Segment Open
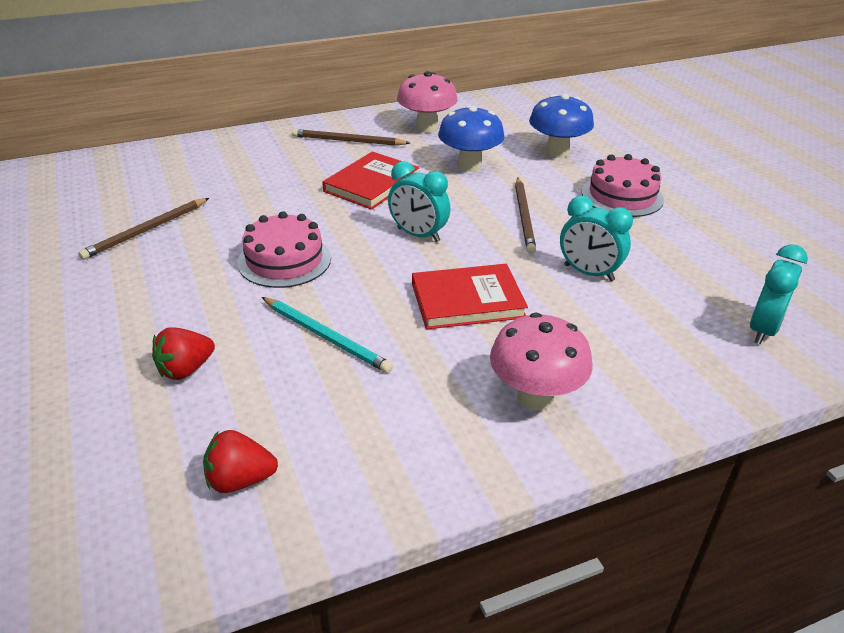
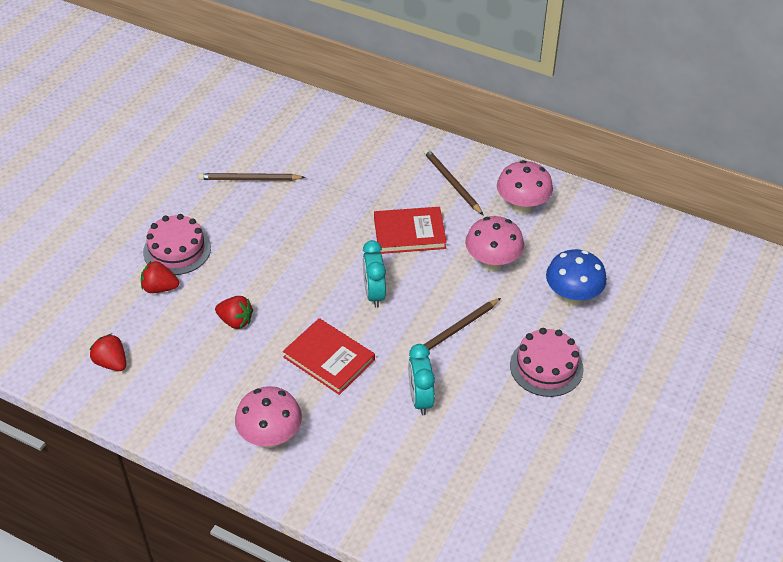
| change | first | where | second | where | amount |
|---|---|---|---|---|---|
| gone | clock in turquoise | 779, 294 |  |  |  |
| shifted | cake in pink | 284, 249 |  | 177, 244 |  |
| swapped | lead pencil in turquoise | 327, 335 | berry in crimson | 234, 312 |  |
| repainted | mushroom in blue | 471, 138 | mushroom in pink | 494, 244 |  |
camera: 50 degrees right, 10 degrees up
Segment Closed
→ **ASSIGNED TASK**: Report every line of the data in which "pink" appears.

→ **ANSWER TO THIS TASK**:
| shifted | cake in pink | 284, 249 |  | 177, 244 |  |
| repainted | mushroom in blue | 471, 138 | mushroom in pink | 494, 244 |  |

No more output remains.